Read the records below and report each line in which "BASE" occurs.

╭──

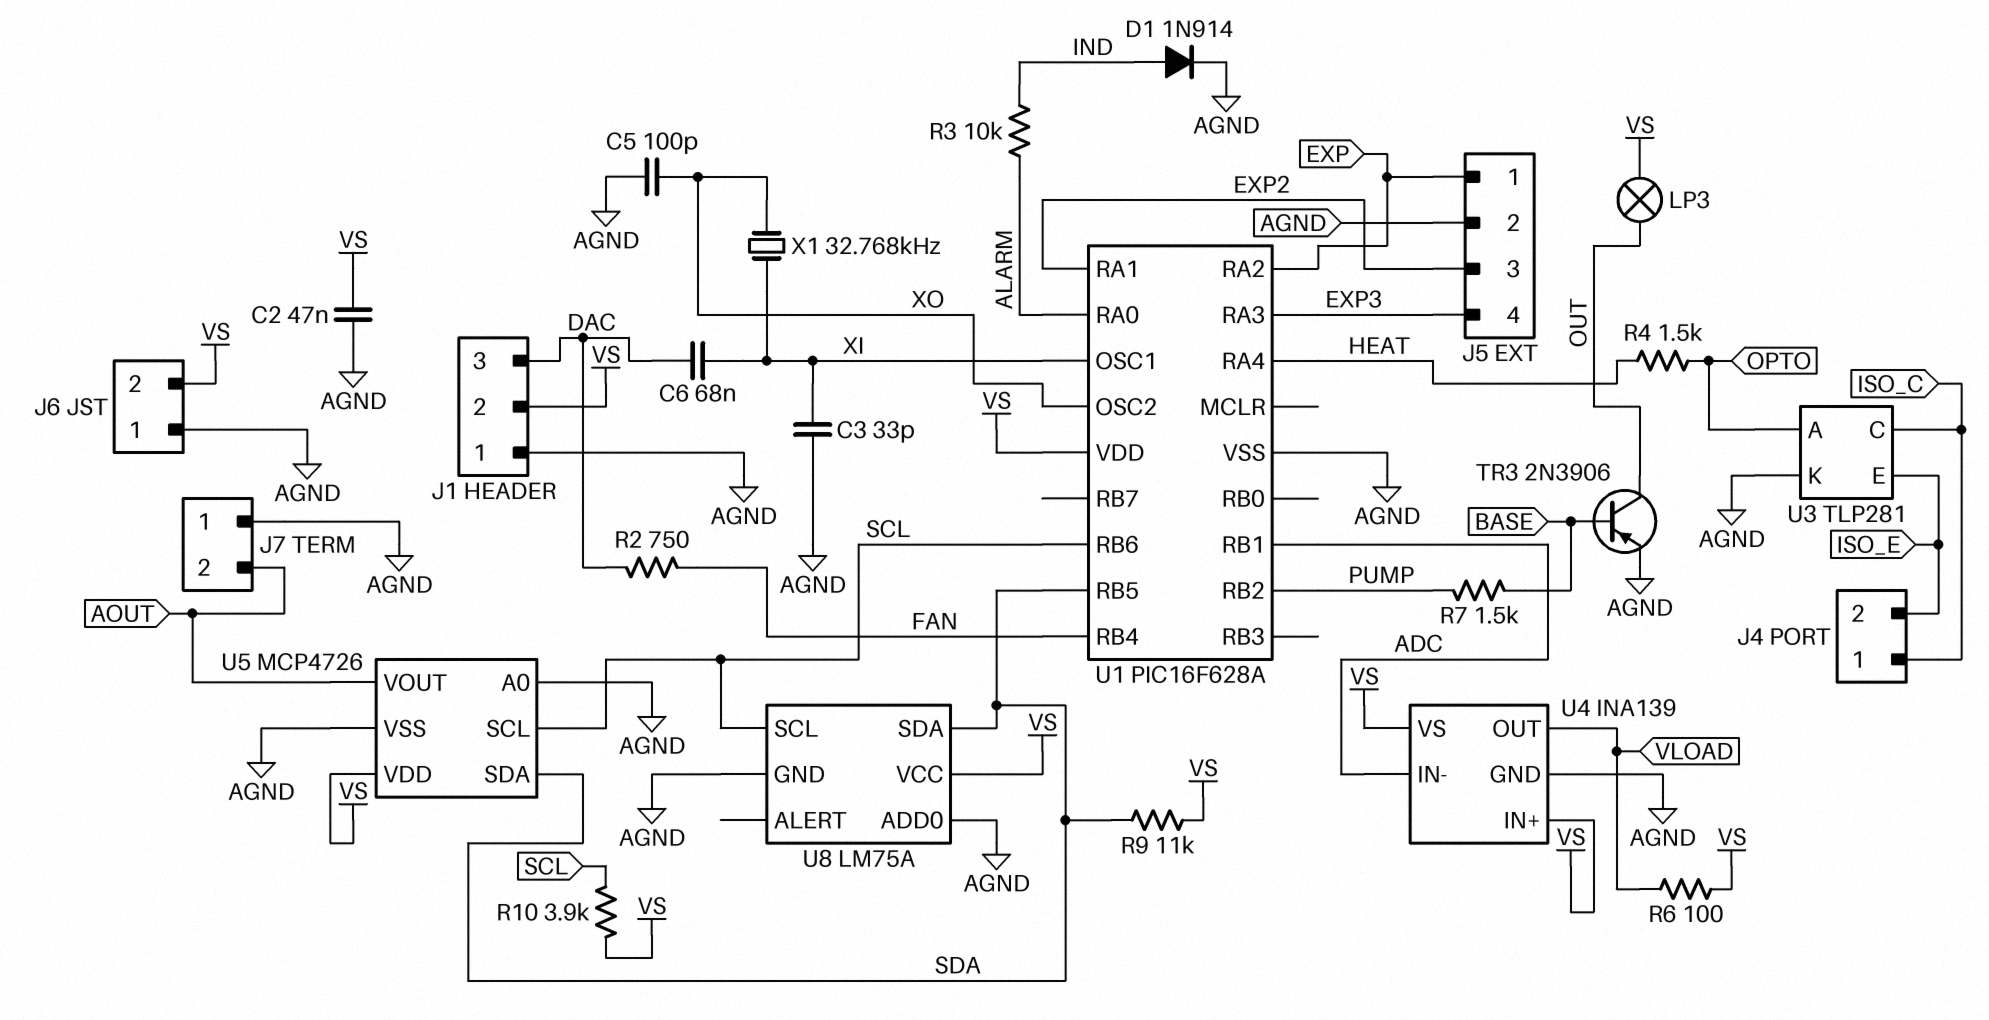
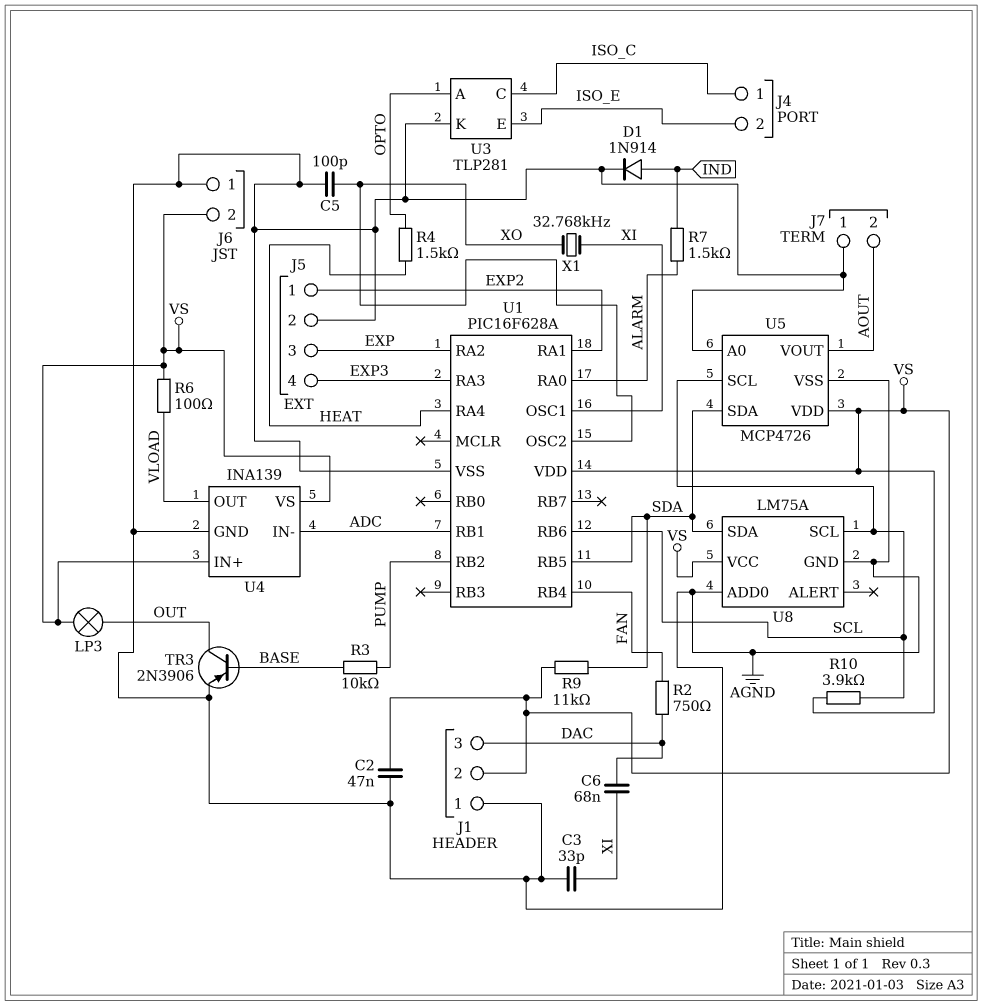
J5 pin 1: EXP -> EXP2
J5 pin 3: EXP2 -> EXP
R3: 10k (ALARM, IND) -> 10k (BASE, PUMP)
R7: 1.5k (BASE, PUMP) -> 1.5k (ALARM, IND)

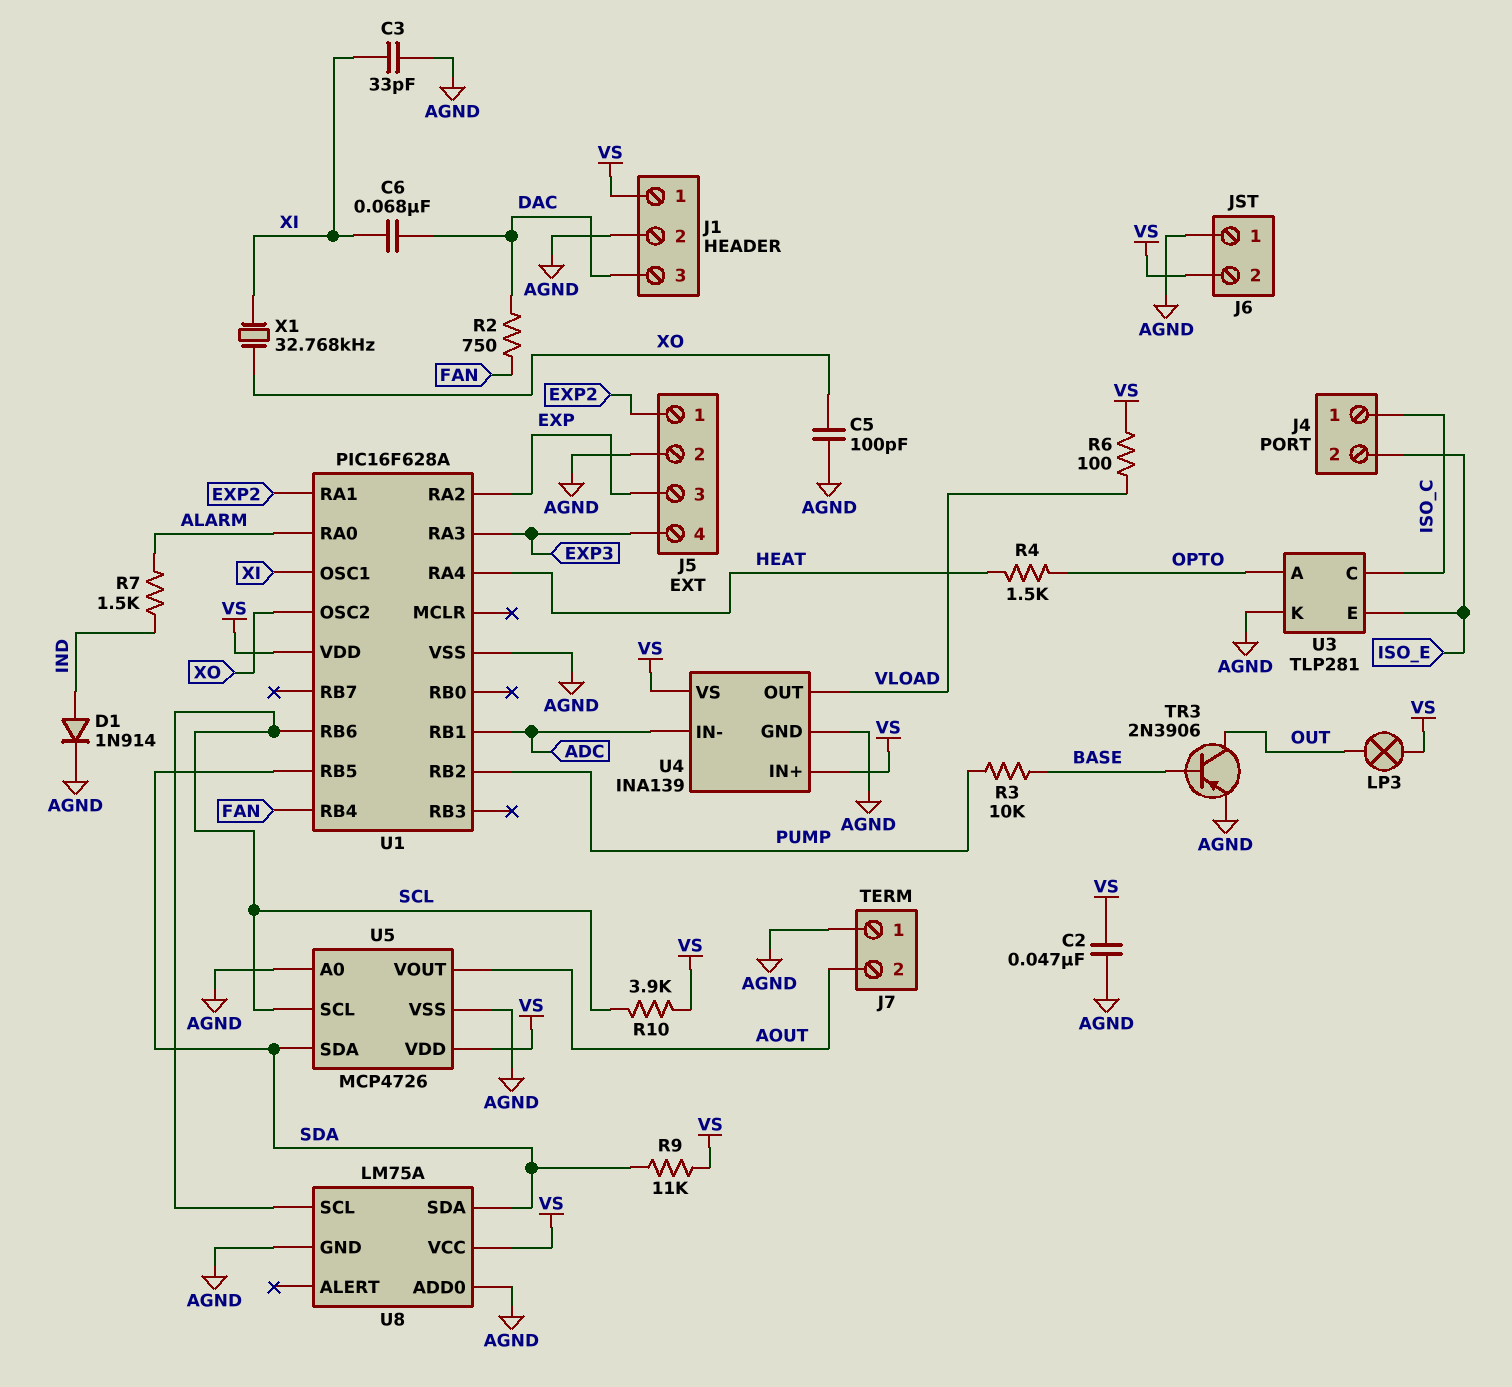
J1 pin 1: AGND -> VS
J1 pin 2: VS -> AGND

╰──

● TASK ANSWER
R3: 10k (ALARM, IND) -> 10k (BASE, PUMP)
R7: 1.5k (BASE, PUMP) -> 1.5k (ALARM, IND)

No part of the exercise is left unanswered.